*** Begin section ***

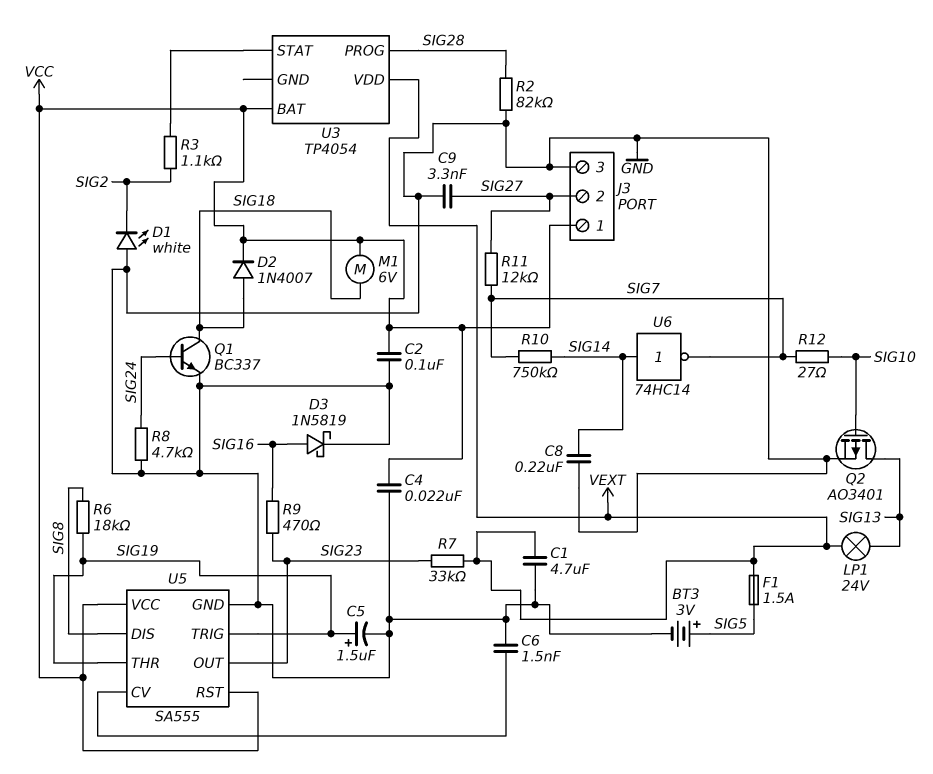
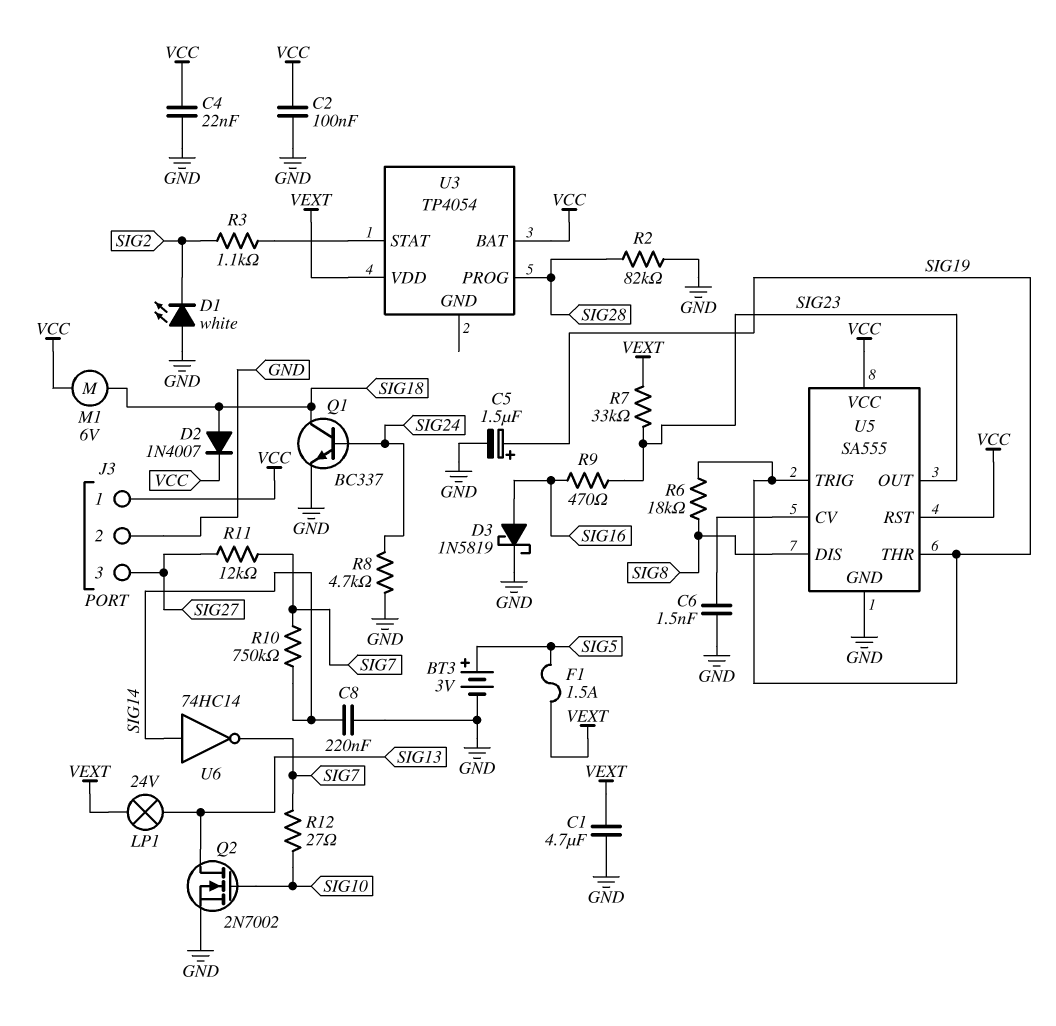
C9: 3.3nF (GND, SIG27) -> none
J3 pin 2: SIG27 -> GND
J3 pin 3: GND -> SIG27
Q2: PMOS AO3401 (G SIG10, D SIG13, S GND) -> NMOS 2N7002 (G SIG10, D SIG13, S GND)

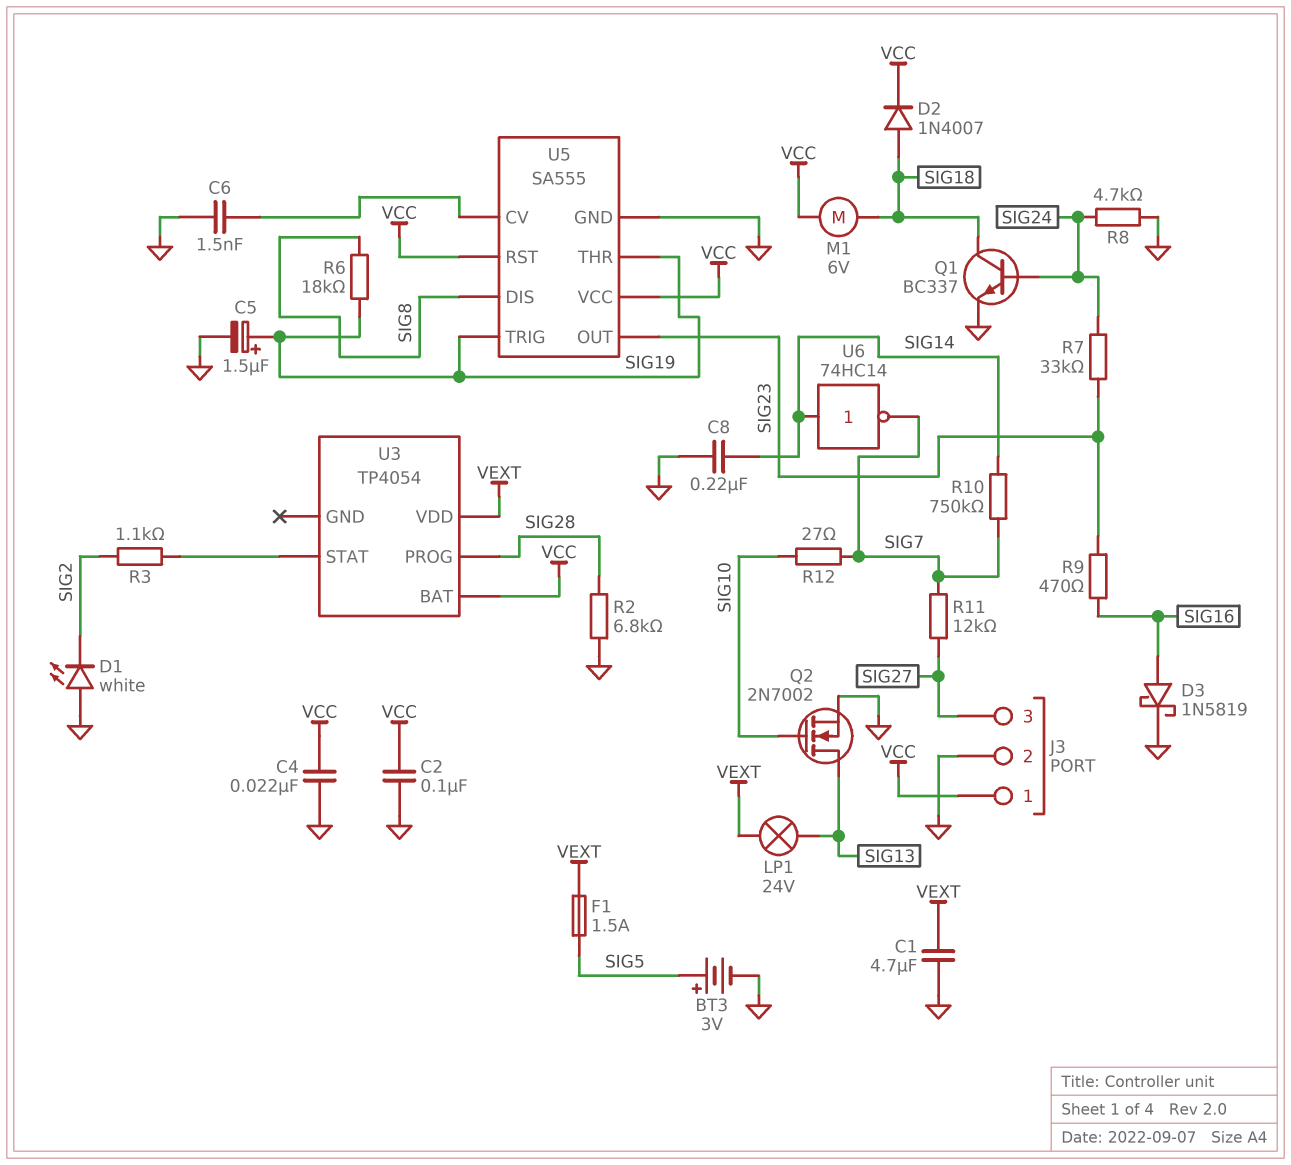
R2: 82k (GND, SIG28) -> 6.8k (GND, SIG28)
R7: 33k (SIG23, VEXT) -> 33k (SIG23, SIG24)

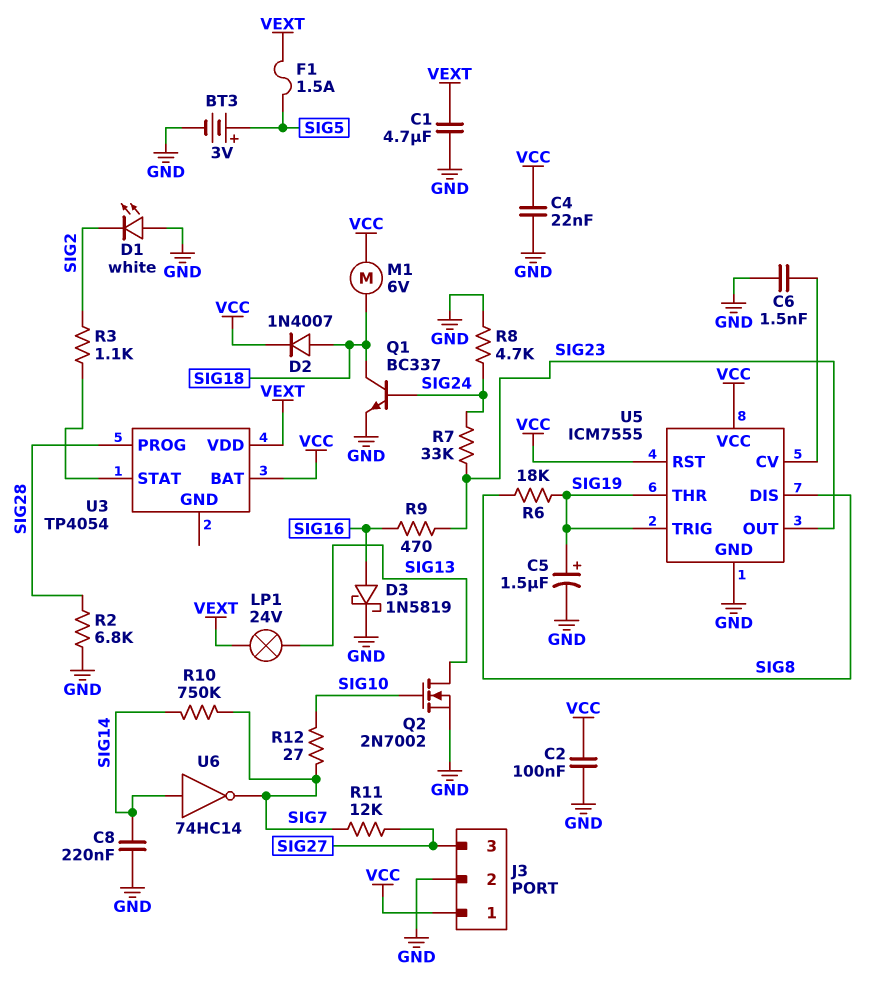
U5: SA555 -> ICM7555

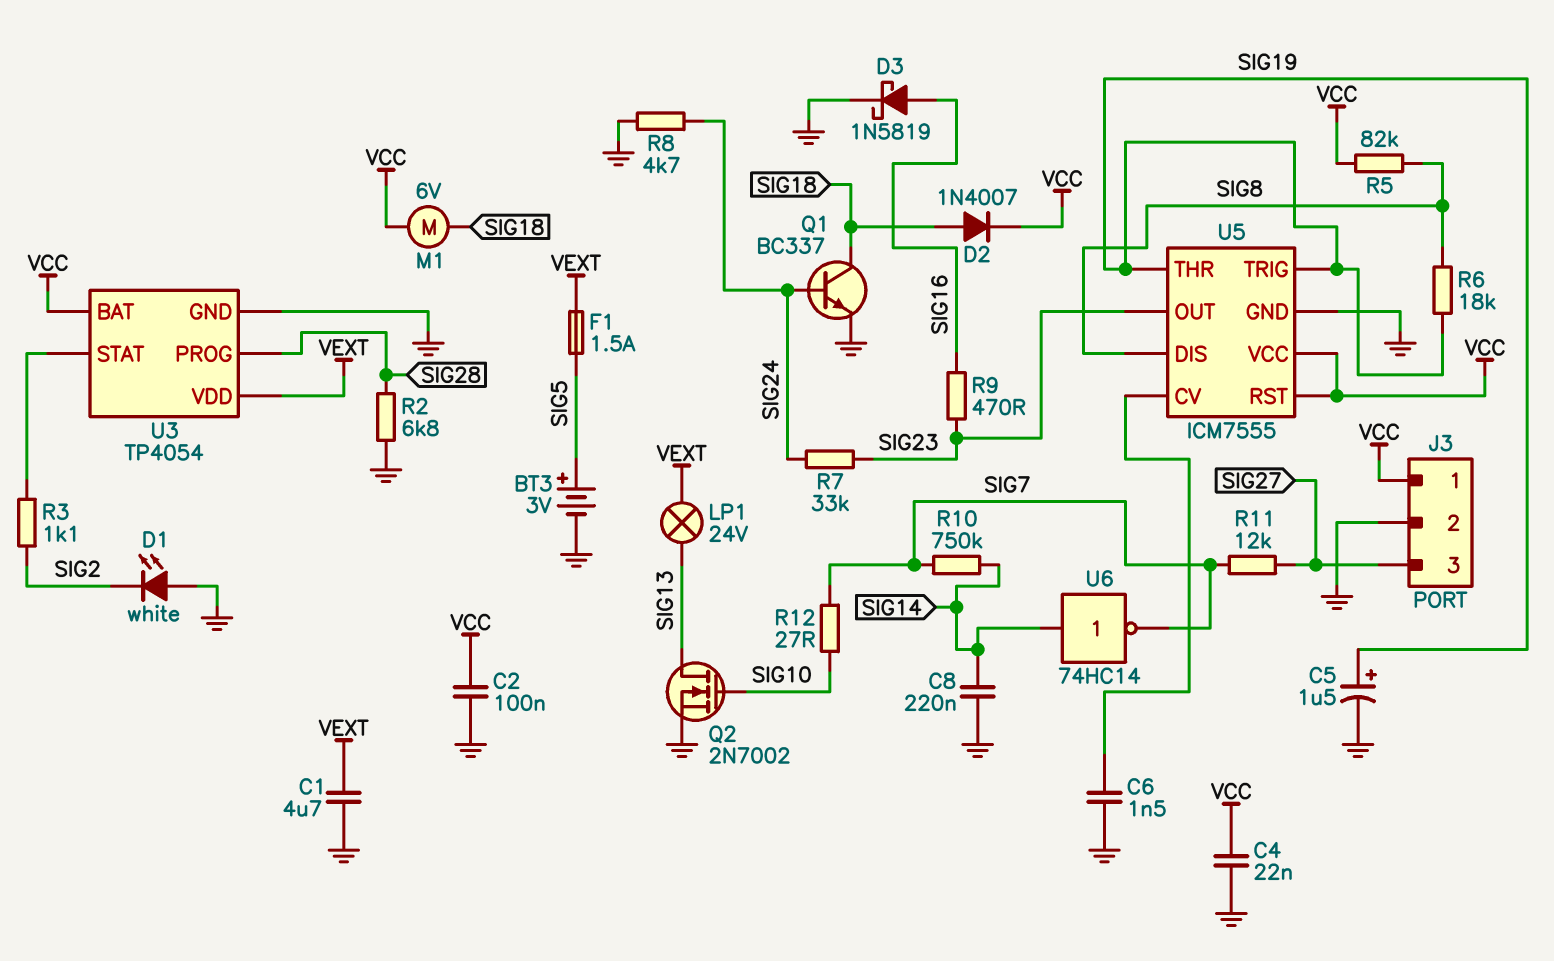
R5: none -> 82k (SIG8, VCC)
U3 pin GND: none -> GND

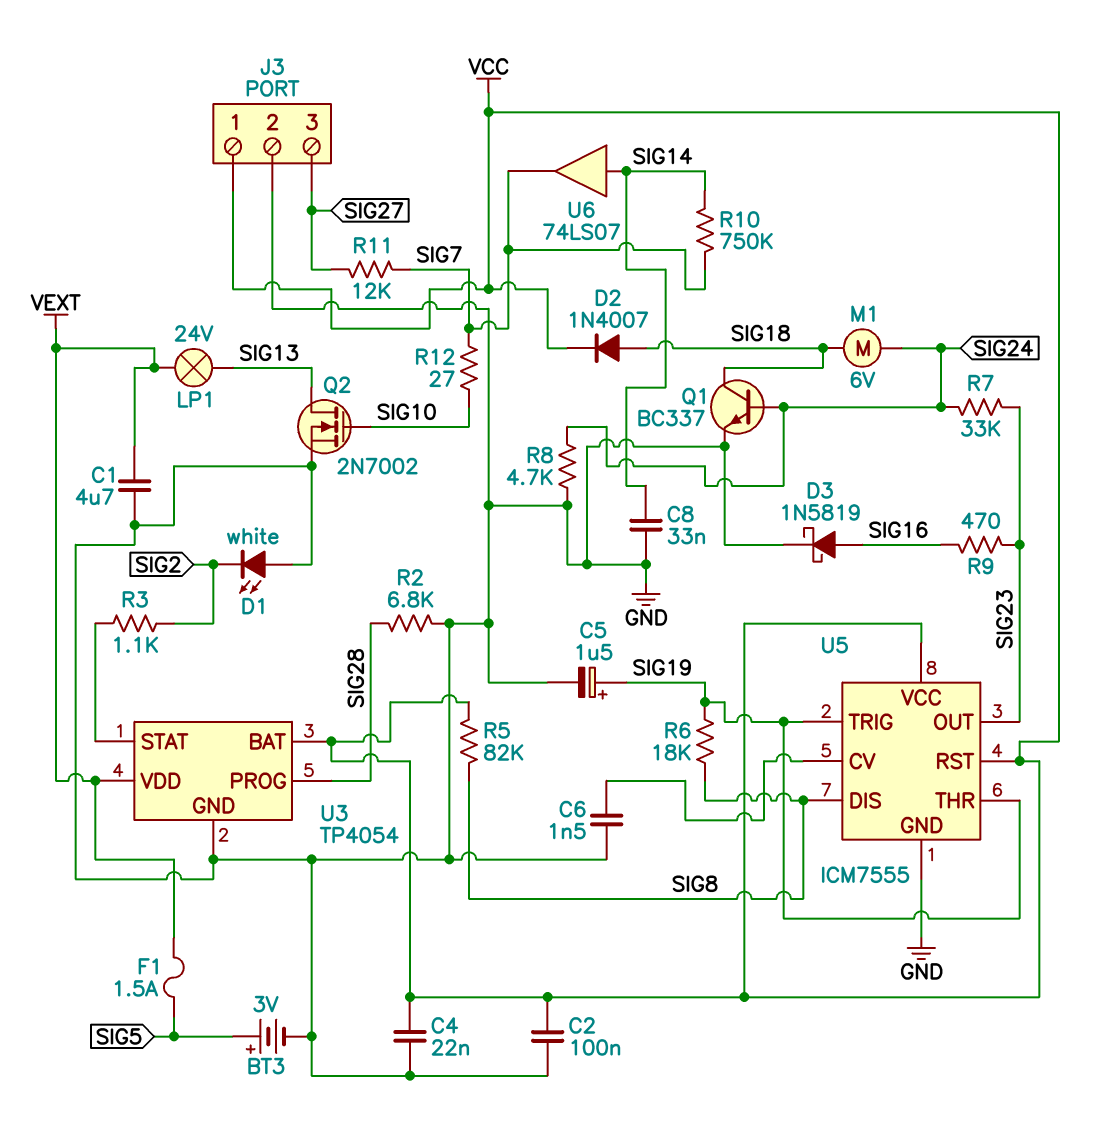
C8: 220nF (GND, SIG14) -> 33nF (GND, SIG14)
M1: motor 6V (SIG18, VCC) -> motor 6V (SIG18, SIG24)
U6: NOT 74HC14 (in SIG14, out SIG7) -> buffer 74LS07 (in SIG14, out SIG7)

*** End section ***

Give back an exact reproduction of the entries, with all pictures excluded.

C9: 3.3nF (GND, SIG27) -> none
J3 pin 2: SIG27 -> GND
J3 pin 3: GND -> SIG27
Q2: PMOS AO3401 (G SIG10, D SIG13, S GND) -> NMOS 2N7002 (G SIG10, D SIG13, S GND)

R2: 82k (GND, SIG28) -> 6.8k (GND, SIG28)
R7: 33k (SIG23, VEXT) -> 33k (SIG23, SIG24)

U5: SA555 -> ICM7555

R5: none -> 82k (SIG8, VCC)
U3 pin GND: none -> GND

C8: 220nF (GND, SIG14) -> 33nF (GND, SIG14)
M1: motor 6V (SIG18, VCC) -> motor 6V (SIG18, SIG24)
U6: NOT 74HC14 (in SIG14, out SIG7) -> buffer 74LS07 (in SIG14, out SIG7)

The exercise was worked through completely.